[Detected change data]

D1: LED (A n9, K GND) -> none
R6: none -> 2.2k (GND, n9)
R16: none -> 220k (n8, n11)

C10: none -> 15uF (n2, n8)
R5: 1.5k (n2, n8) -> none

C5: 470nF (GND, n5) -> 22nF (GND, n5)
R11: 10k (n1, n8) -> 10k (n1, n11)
==
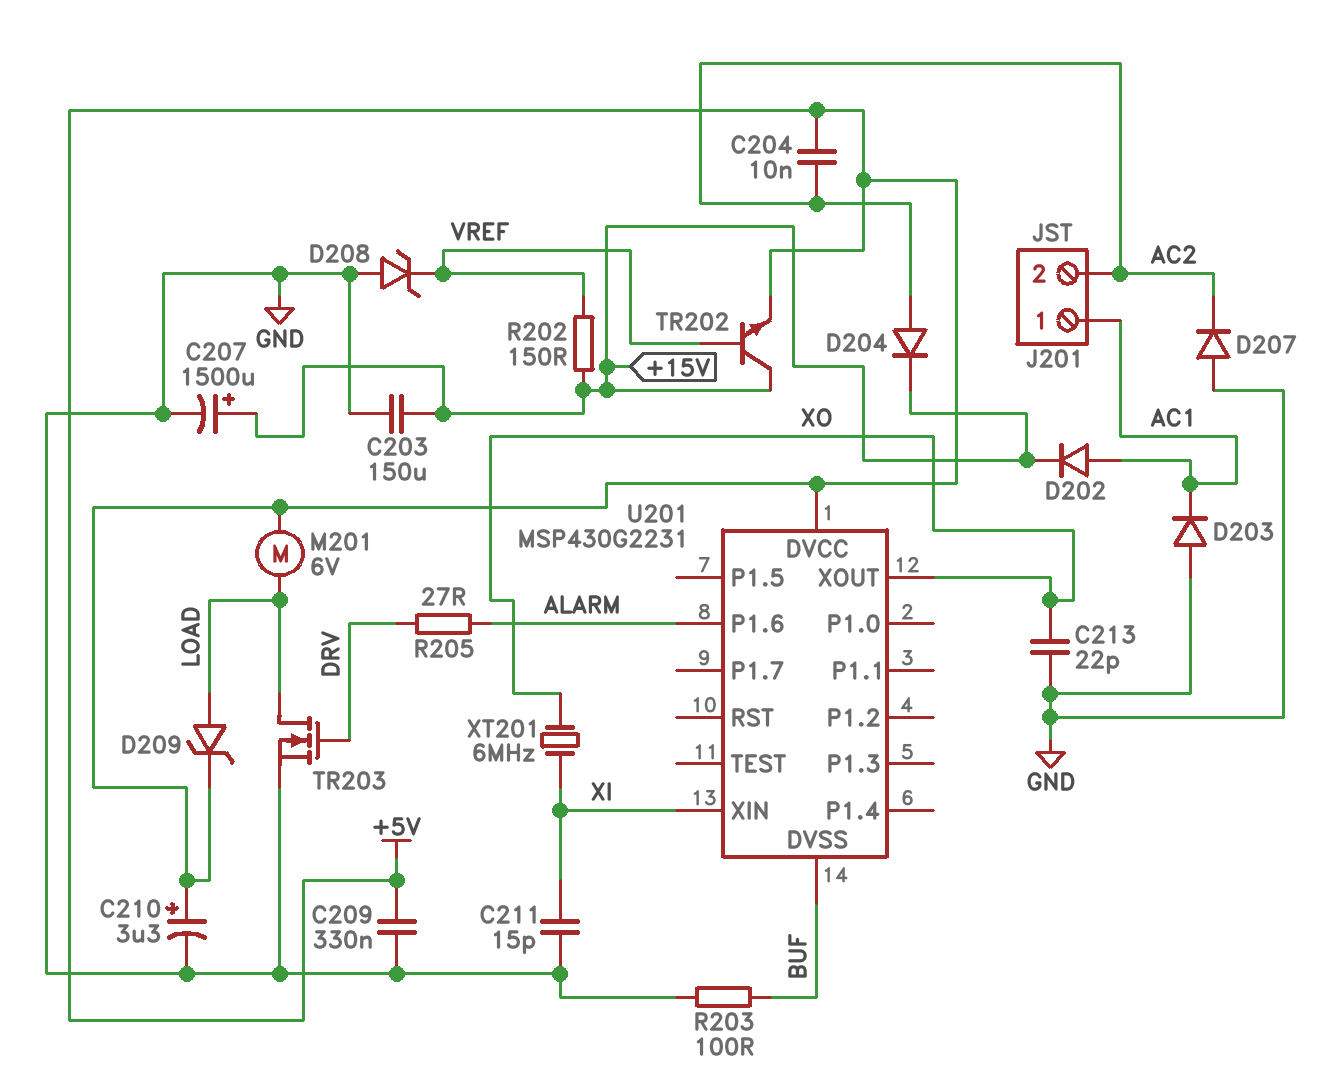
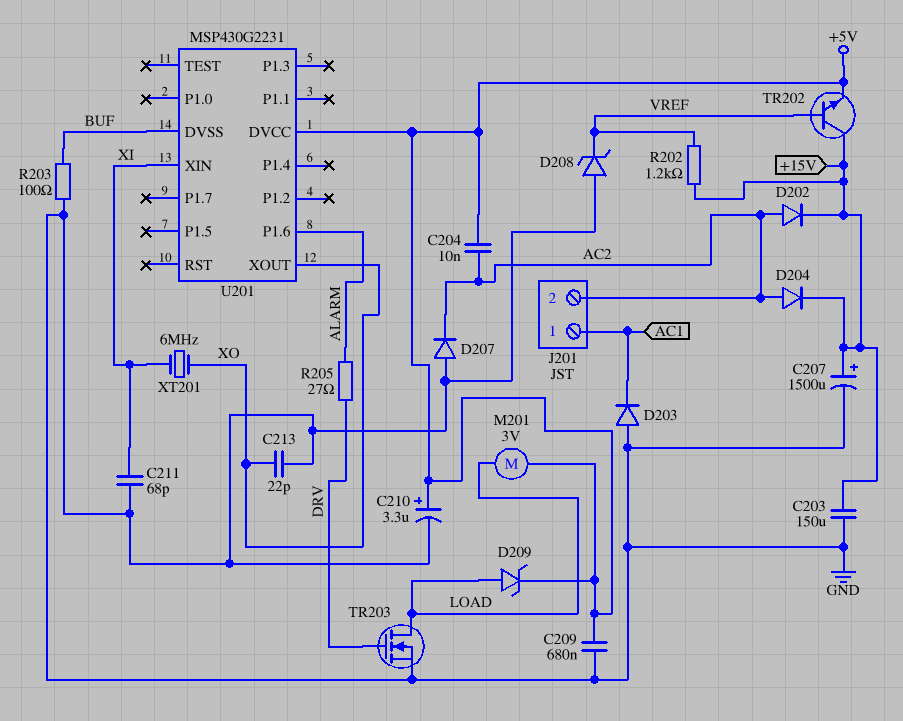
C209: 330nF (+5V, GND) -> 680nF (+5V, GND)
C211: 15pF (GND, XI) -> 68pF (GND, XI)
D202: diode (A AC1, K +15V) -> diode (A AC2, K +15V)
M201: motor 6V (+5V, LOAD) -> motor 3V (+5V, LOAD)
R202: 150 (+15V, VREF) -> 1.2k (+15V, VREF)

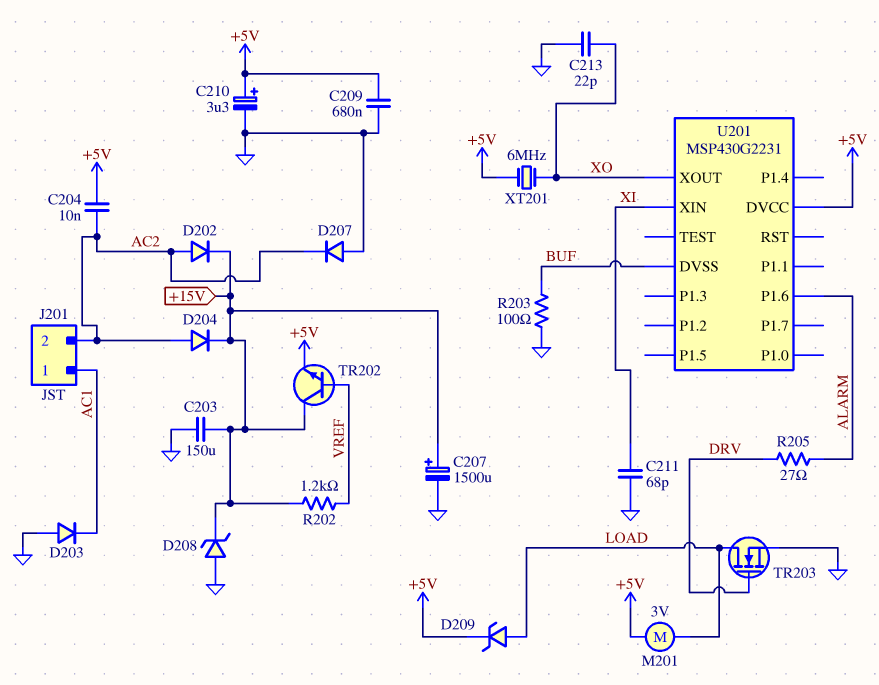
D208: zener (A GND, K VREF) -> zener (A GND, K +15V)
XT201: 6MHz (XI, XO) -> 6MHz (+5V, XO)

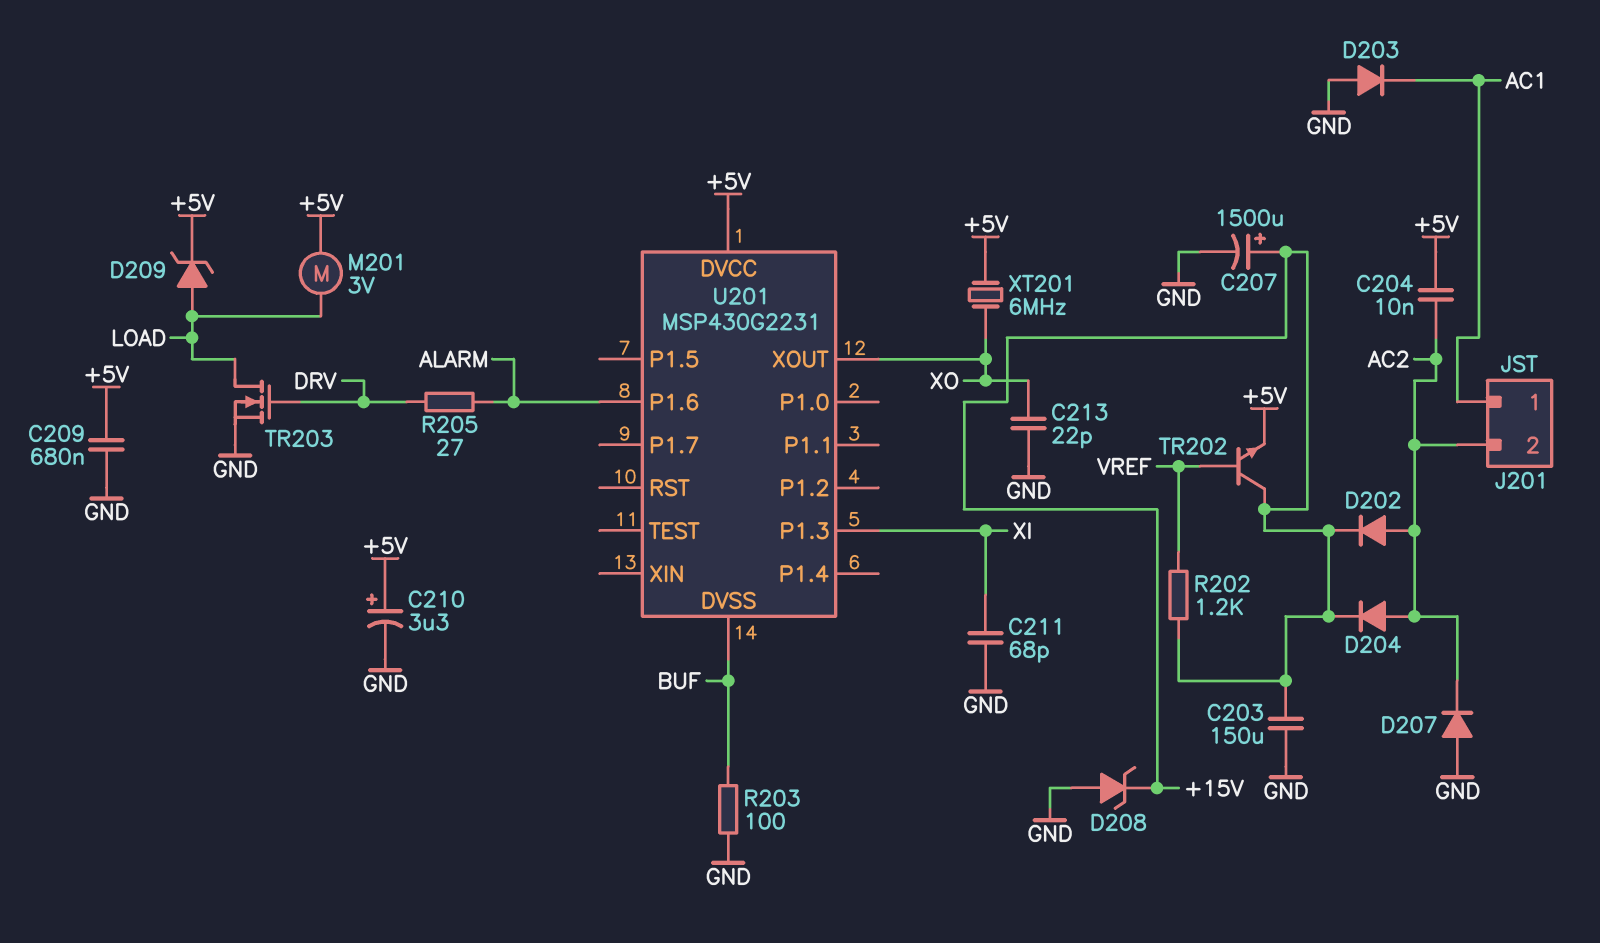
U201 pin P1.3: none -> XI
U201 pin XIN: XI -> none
--
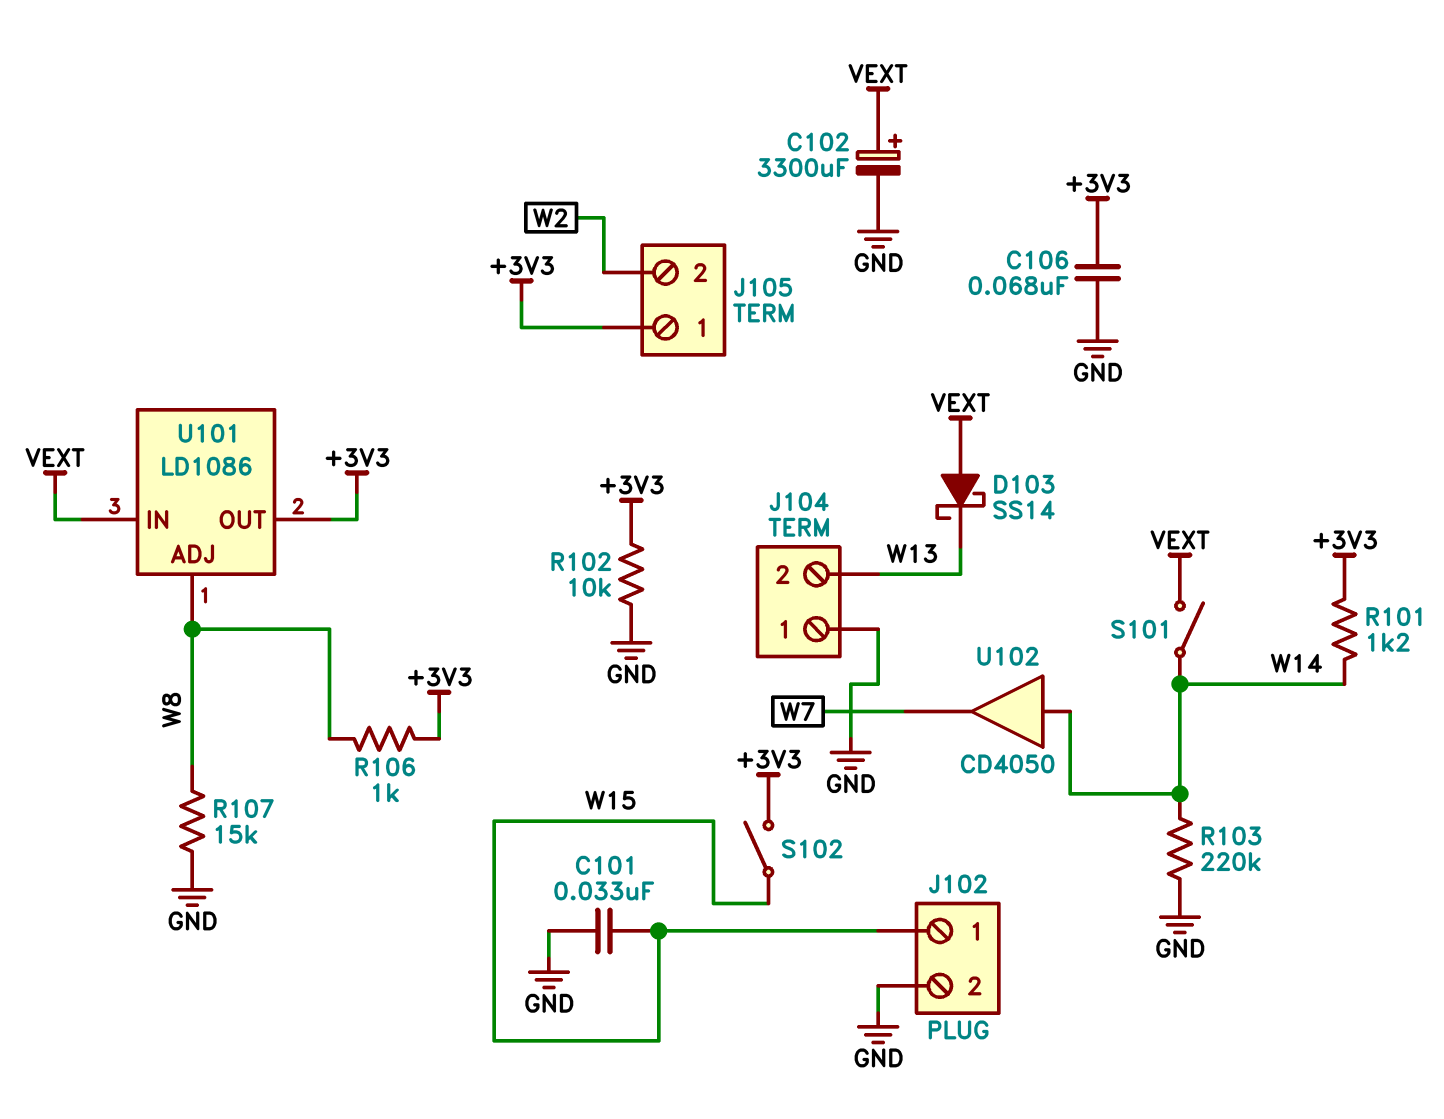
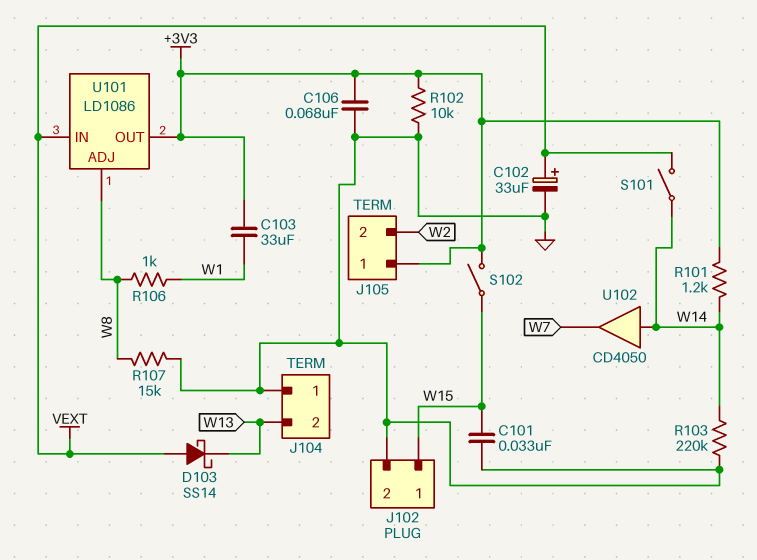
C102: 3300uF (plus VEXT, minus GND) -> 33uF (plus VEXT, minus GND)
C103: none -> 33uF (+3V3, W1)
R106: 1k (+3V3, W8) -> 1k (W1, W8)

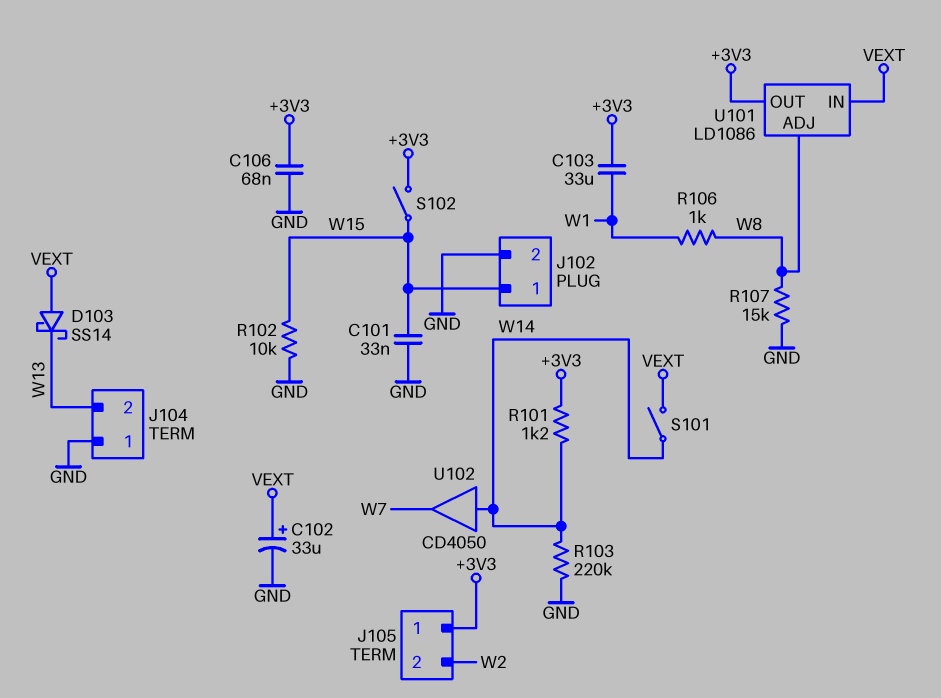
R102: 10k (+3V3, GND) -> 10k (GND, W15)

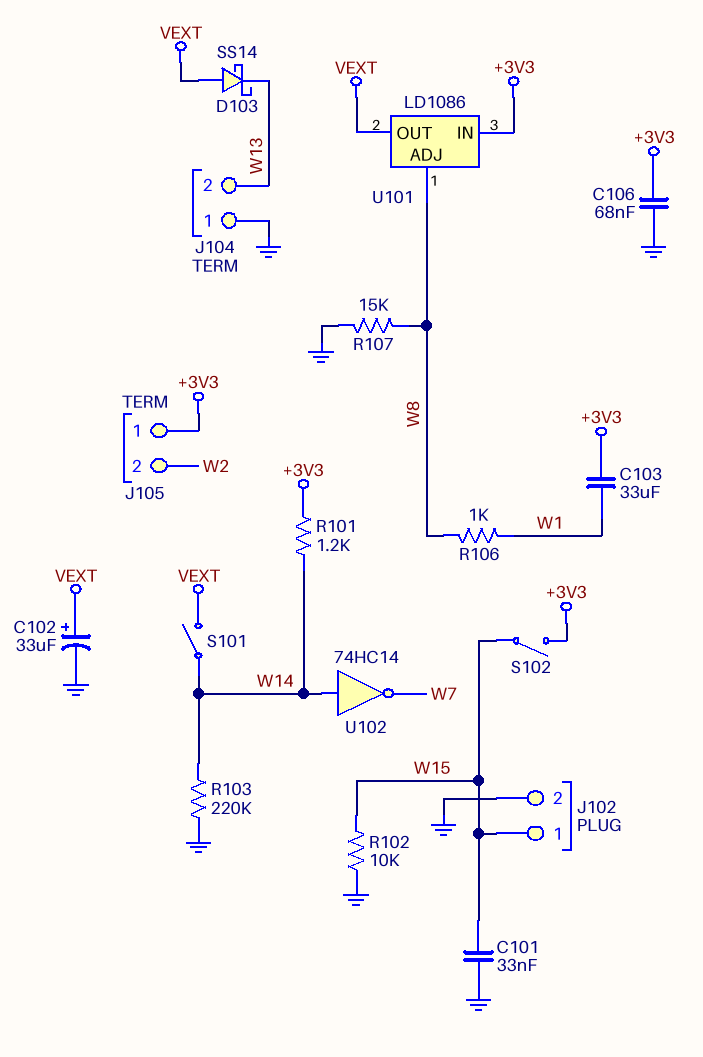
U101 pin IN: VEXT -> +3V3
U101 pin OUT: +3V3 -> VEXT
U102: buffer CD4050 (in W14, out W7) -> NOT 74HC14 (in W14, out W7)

(EXERCISE GOAL) As the answer, set down only the lines from the data above between the one holding "D1: LED (A n9, K GND) -> none" and the one holding "R11: 10k (n1, n8) -> 10k (n1, n11)", inclusive, exactly as they read.

(RESPONSE AREA)
D1: LED (A n9, K GND) -> none
R6: none -> 2.2k (GND, n9)
R16: none -> 220k (n8, n11)

C10: none -> 15uF (n2, n8)
R5: 1.5k (n2, n8) -> none

C5: 470nF (GND, n5) -> 22nF (GND, n5)
R11: 10k (n1, n8) -> 10k (n1, n11)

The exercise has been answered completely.